- [TASK ITEM]:
Go through the entries one line at a time, and gather every line that has the word "none".

[Stored items]
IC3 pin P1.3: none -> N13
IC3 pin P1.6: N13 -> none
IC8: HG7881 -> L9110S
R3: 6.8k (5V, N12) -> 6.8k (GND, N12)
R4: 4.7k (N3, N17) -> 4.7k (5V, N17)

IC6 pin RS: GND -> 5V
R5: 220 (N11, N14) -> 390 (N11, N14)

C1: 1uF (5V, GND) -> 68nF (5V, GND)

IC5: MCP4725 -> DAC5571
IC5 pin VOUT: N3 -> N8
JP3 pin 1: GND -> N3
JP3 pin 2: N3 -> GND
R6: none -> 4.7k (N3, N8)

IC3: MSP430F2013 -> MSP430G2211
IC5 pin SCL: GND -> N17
---
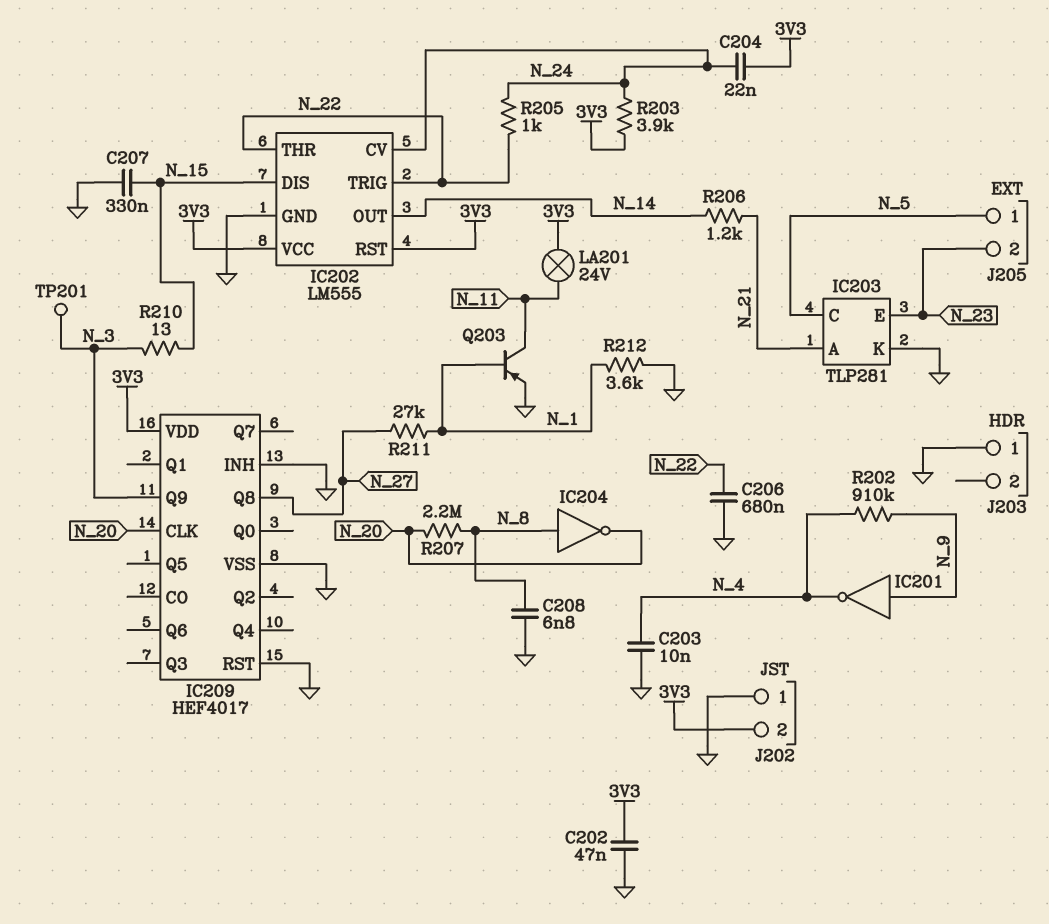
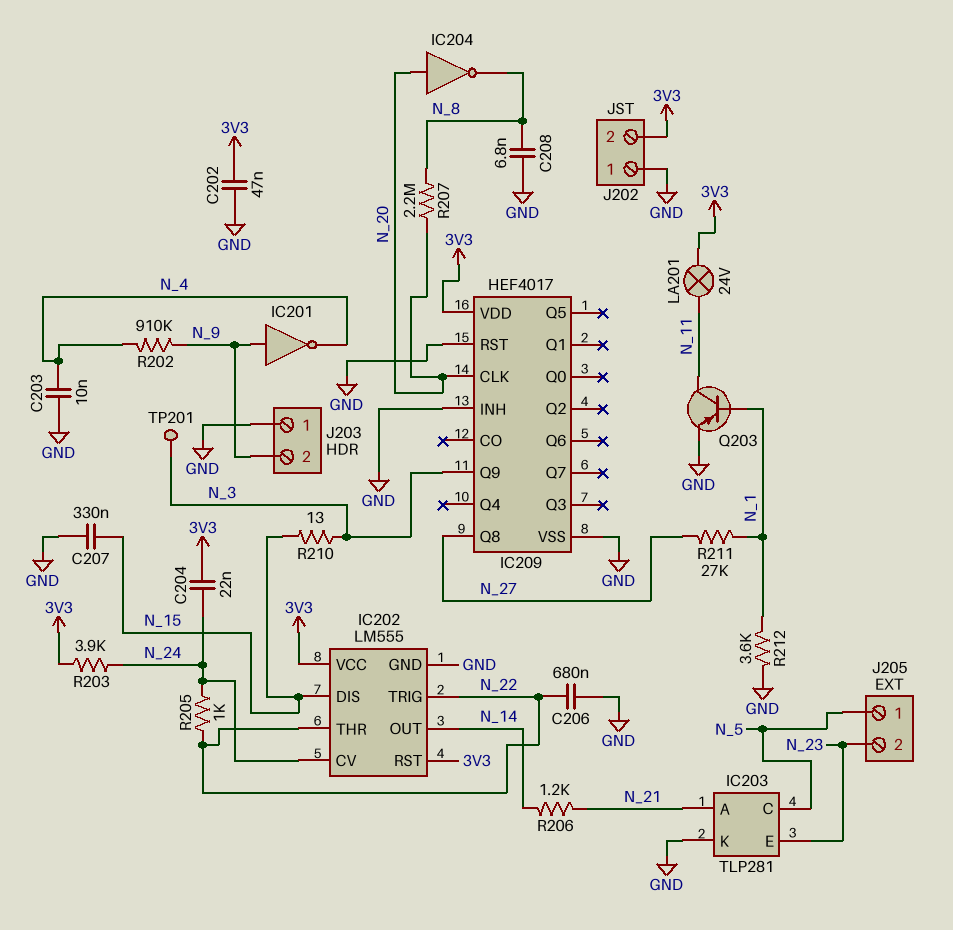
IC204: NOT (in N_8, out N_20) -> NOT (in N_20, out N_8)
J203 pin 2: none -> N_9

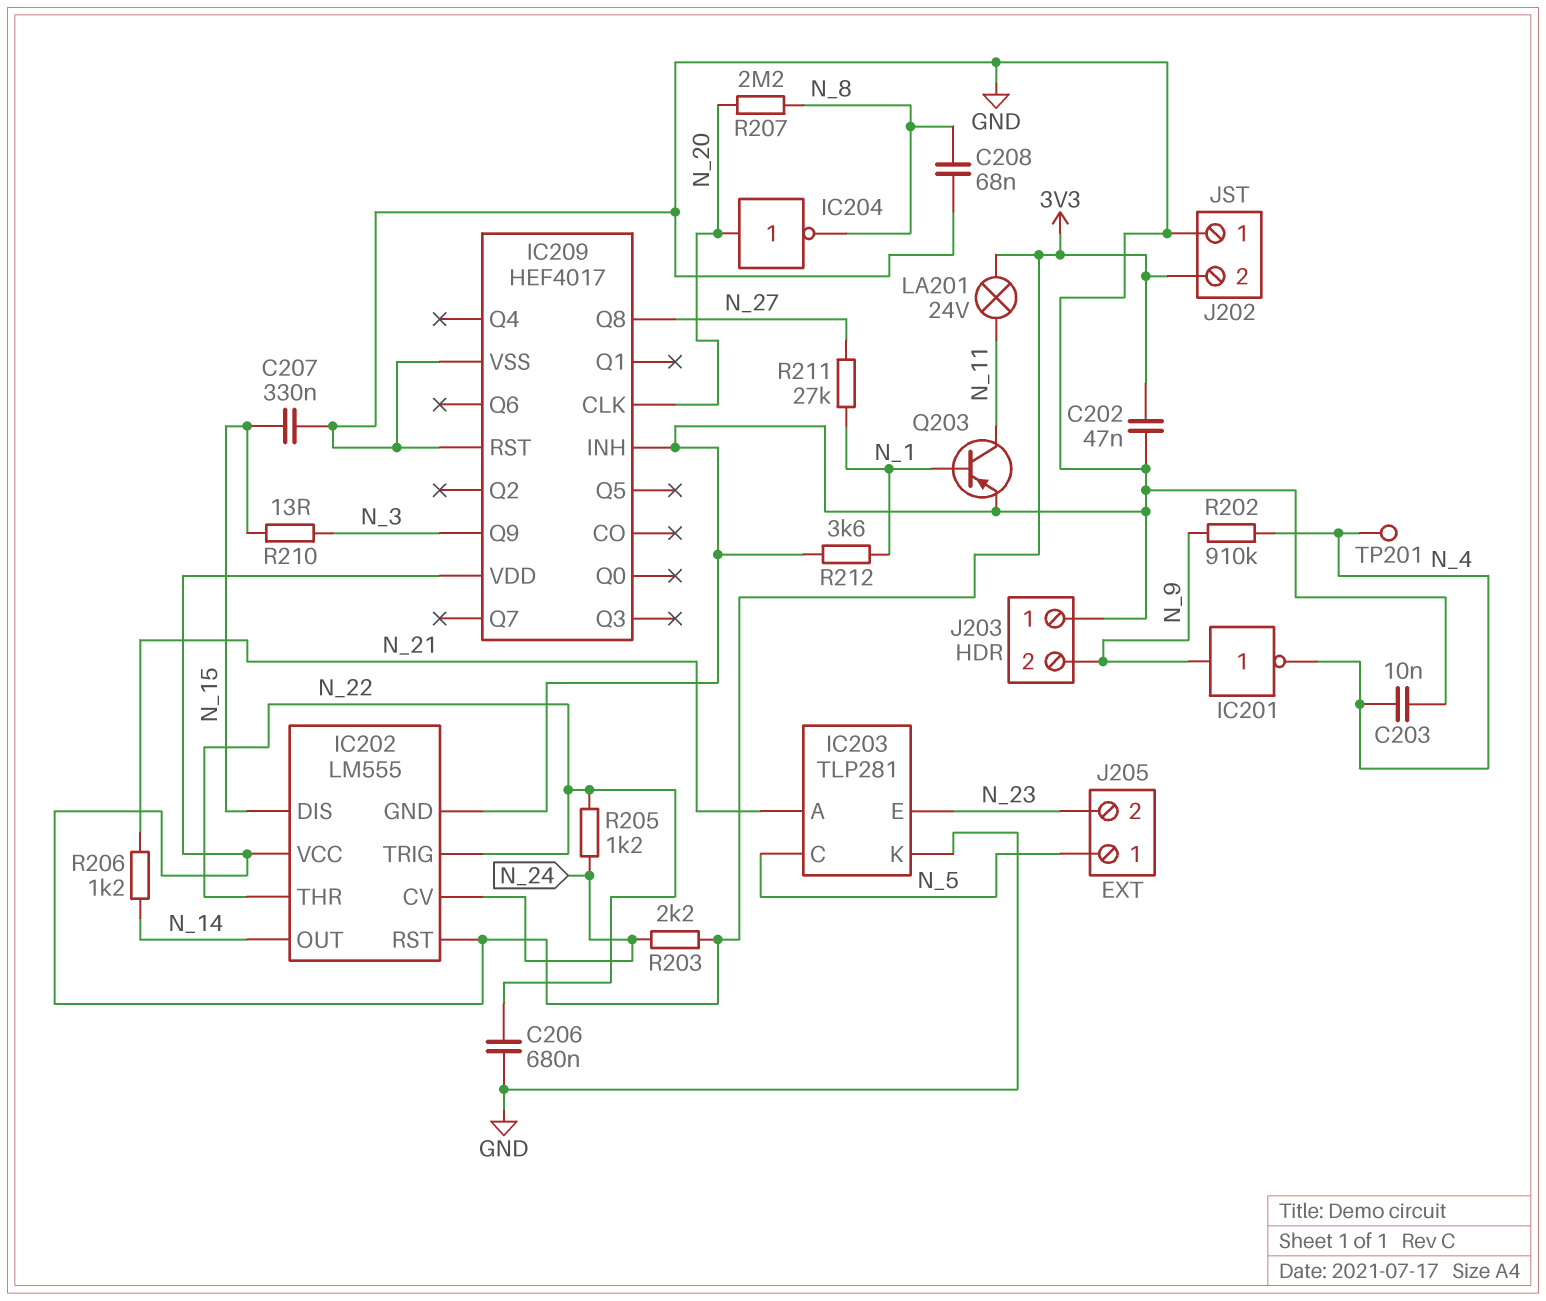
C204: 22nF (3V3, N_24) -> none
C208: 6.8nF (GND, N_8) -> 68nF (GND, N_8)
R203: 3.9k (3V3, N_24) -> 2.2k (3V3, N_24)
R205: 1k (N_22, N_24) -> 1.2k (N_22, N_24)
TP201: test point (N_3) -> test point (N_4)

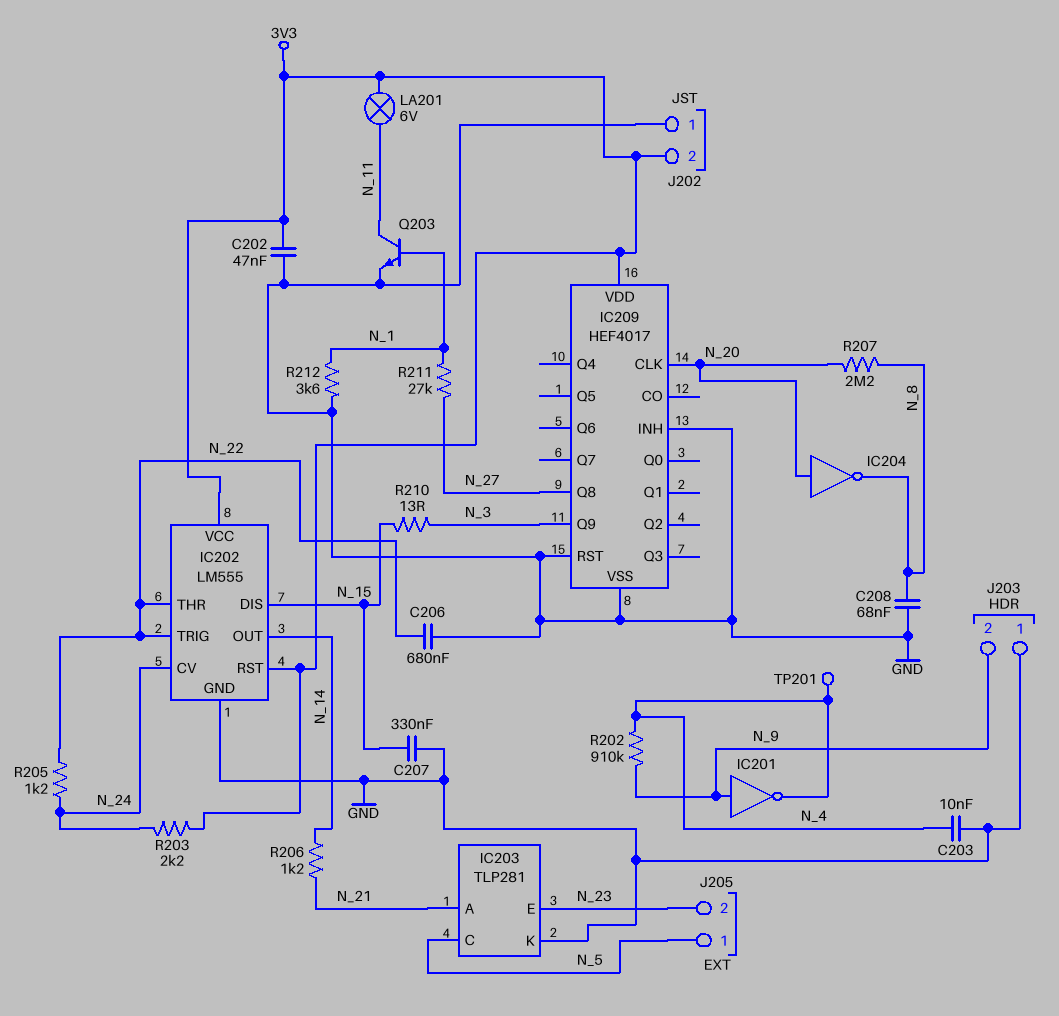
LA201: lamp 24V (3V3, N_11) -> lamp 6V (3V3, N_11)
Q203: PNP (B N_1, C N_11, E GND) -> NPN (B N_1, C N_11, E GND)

- [RESPONSE TO THIS EXERCISE]:
IC3 pin P1.3: none -> N13
IC3 pin P1.6: N13 -> none
R6: none -> 4.7k (N3, N8)
J203 pin 2: none -> N_9
C204: 22nF (3V3, N_24) -> none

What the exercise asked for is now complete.